ACTIVITY: Report how many lines contain the word "lamp" in the listing that follows. Give nothing besides the number.

PROVIDED DATA:

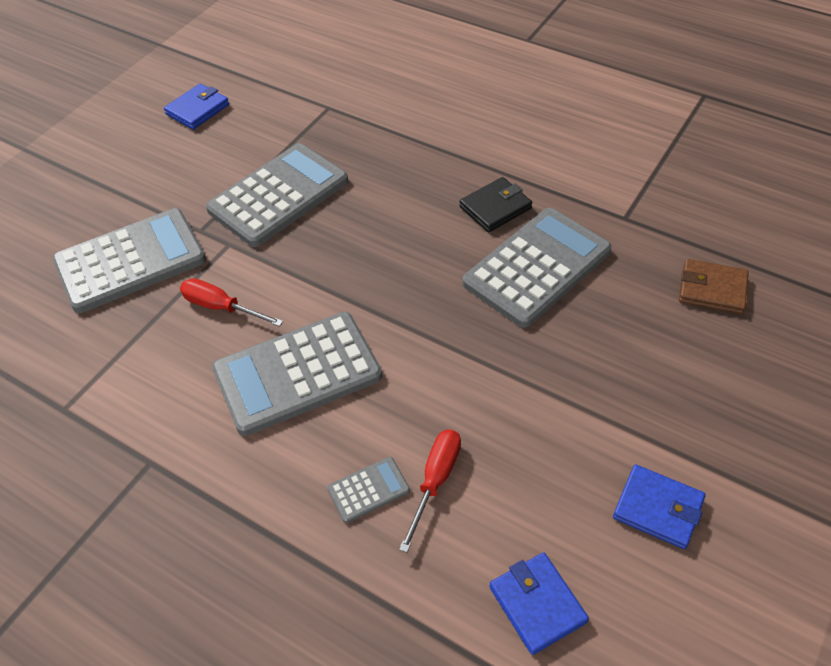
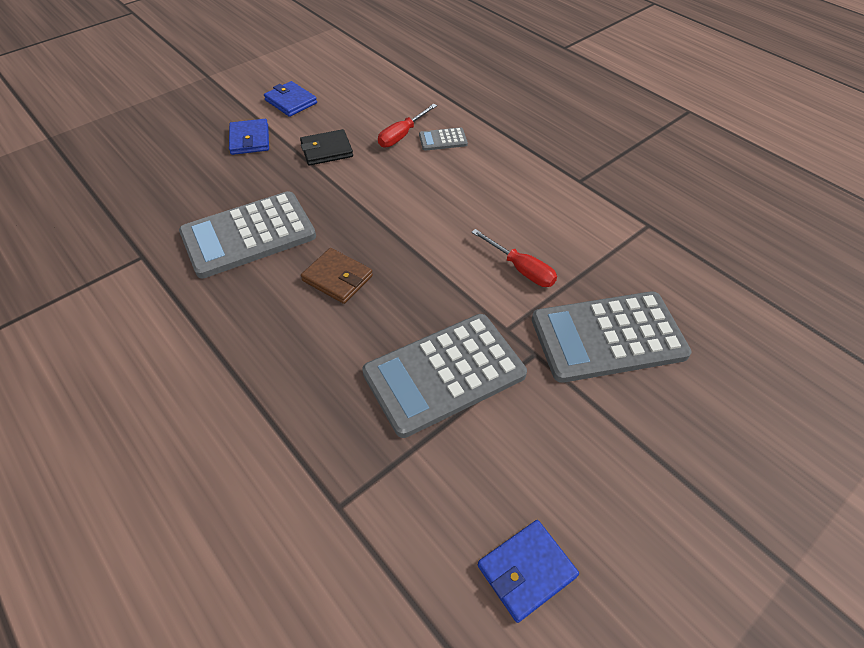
camera: 165 degrees left, 0 degrees up
(297, 373) = (469, 207): grey calculator -> none
(495, 208) = (240, 297): black wallet -> black wallet (326, 150)
(537, 604) = (377, 86): blue wallet -> blue wallet (250, 140)
(712, 289) = (141, 188): brown wallet -> brown wallet (337, 278)

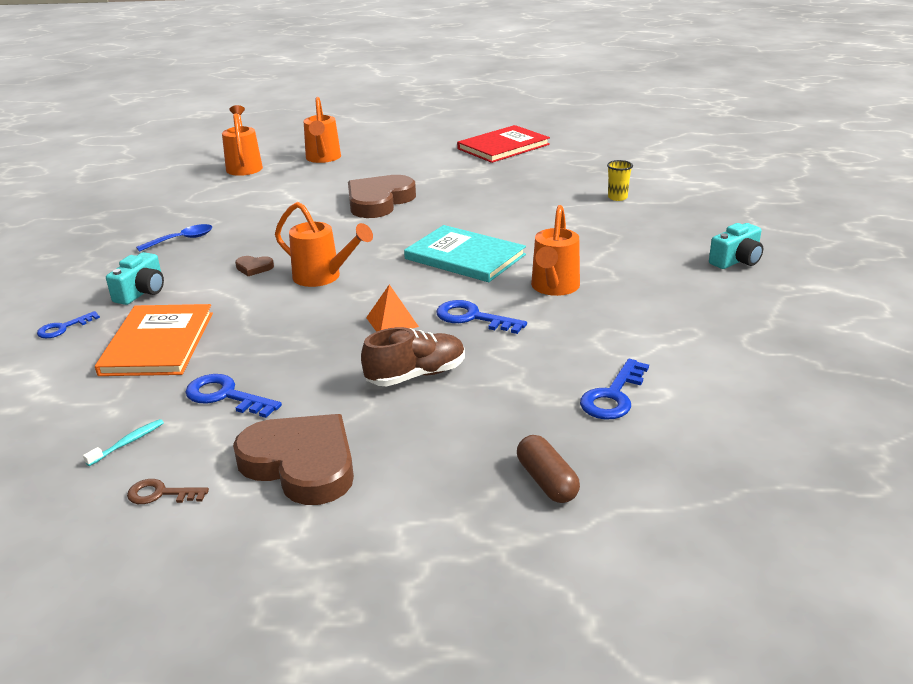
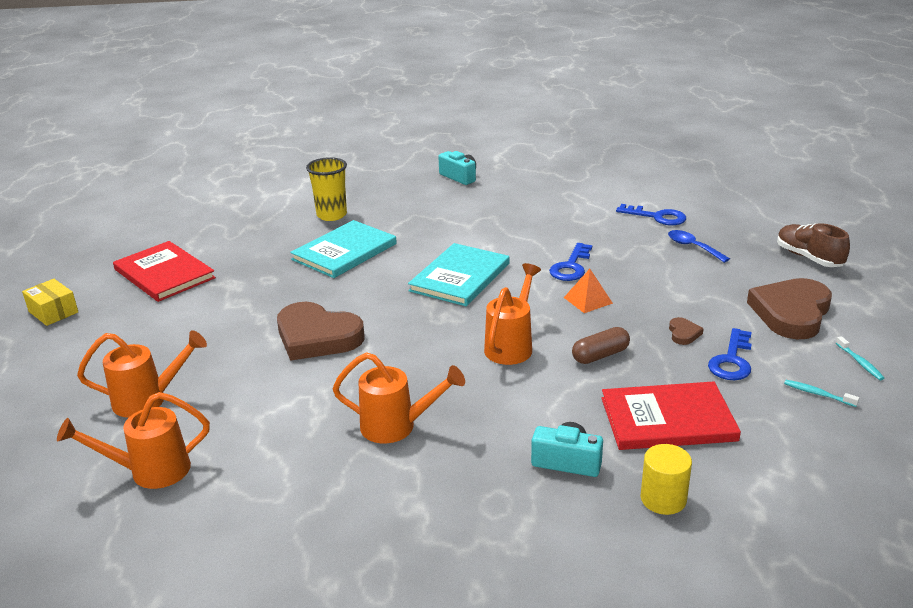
camera: 95 degrees left, 0 degrees up
(63, 328) = (663, 499): blue key -> yellow cylinder
(158, 343) = (668, 419): orange book -> red book
(161, 494) = (860, 363): brown key -> turquoise toothbrush
(181, 240) = (422, 467): blue spoon -> blue spoon (693, 247)
(254, 268) = (495, 393): brown heart -> brown heart (683, 333)
(416, 375) = (663, 282): brown shoe -> brown shoe (808, 258)
(453, 124) = (53, 312): none -> yellow box
(532, 205) = (344, 252): none -> turquoise book
(547, 481) = (754, 234): brown capsule -> brown capsule (600, 355)
(554, 288) = (514, 238): orange watering can -> orange watering can (396, 426)
(617, 197) = (331, 215): yellow cup -> yellow cup, size x1.68

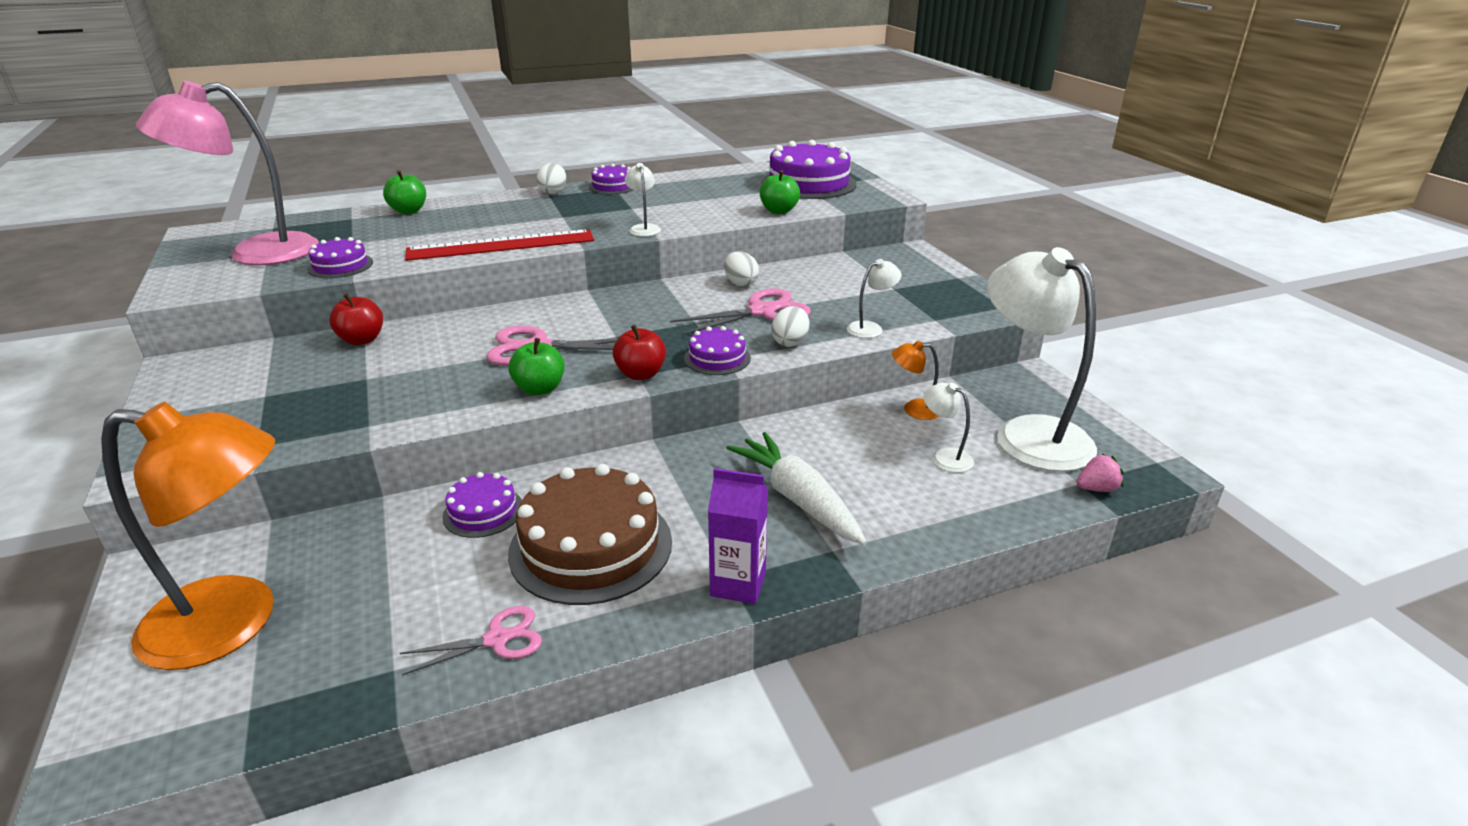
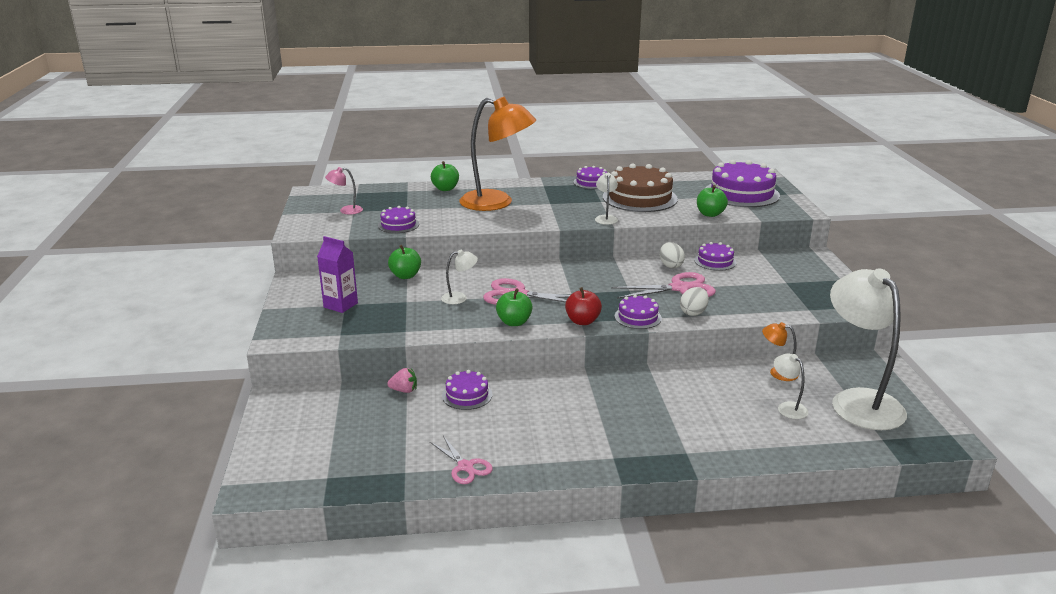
camera: 15 degrees right, 5 degrees down
(234, 623) = (320, 433): orange lamp -> orange lamp (497, 203)
(255, 253) = (346, 210): pink lamp -> pink lamp, size x0.42
(362, 340) = (405, 276): red apple -> green apple
(497, 639) = (465, 467): pink scissors -> pink scissors turned 60 degrees clockwise
(501, 245) = (504, 221): red ruler -> none
(553, 192) = (547, 183): white egg -> none
(591, 546) = (530, 425): brown cake -> brown cake (639, 198)
(738, 584) = (618, 462): purple carton -> purple carton (340, 305)
(796, 272) = (715, 261): none -> purple cake
(798, 499) = (673, 418): white carrot -> none
(870, 328) = (757, 310): white lamp -> white lamp (459, 298)
(1096, 488) = (893, 444): pink strawberry -> pink strawberry (404, 390)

REPLY TO THE TASK: 3